COLLECTED MATERIAL =
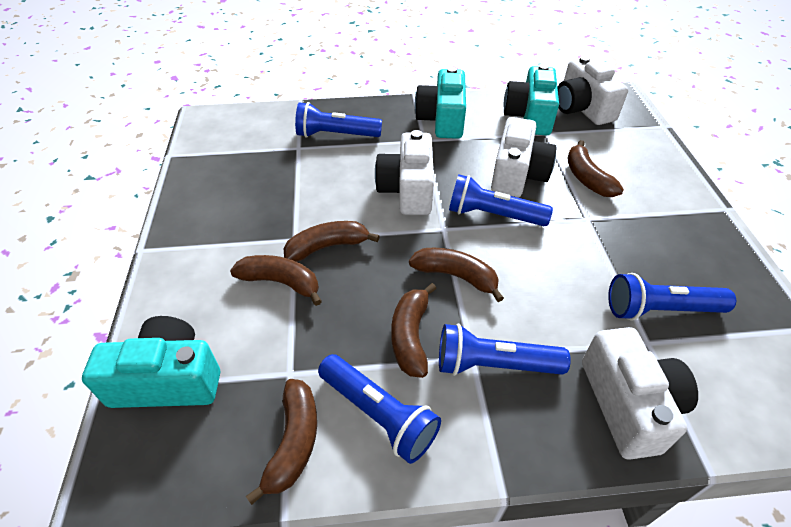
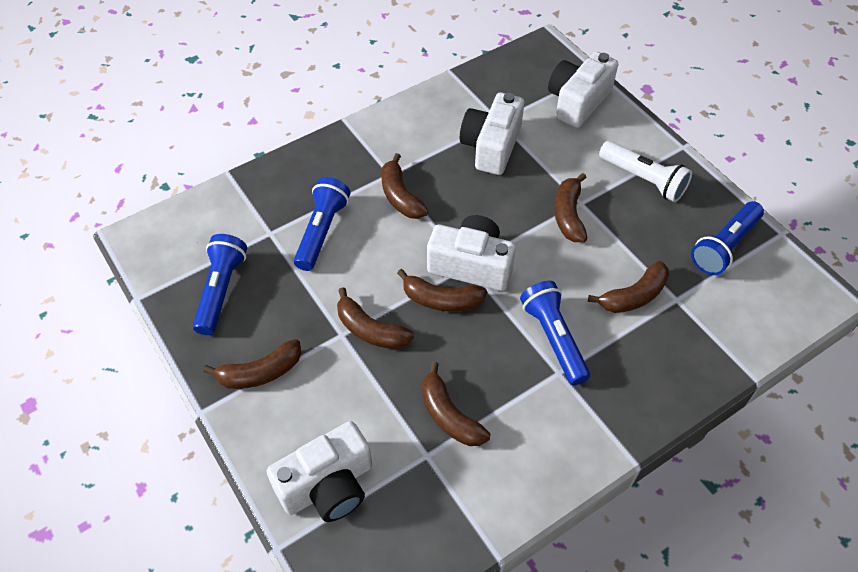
blue flashlight: 5 -> 4
brown banana: 6 -> 7
turquoise camera: 3 -> 0
white flashlight: 0 -> 1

WHAT YOU ARE ASKED TO DO = Please copy out each line of the data in which the word "flashlight" occurs.

SOLUTION TO THIS PROBLEM =
blue flashlight: 5 -> 4
white flashlight: 0 -> 1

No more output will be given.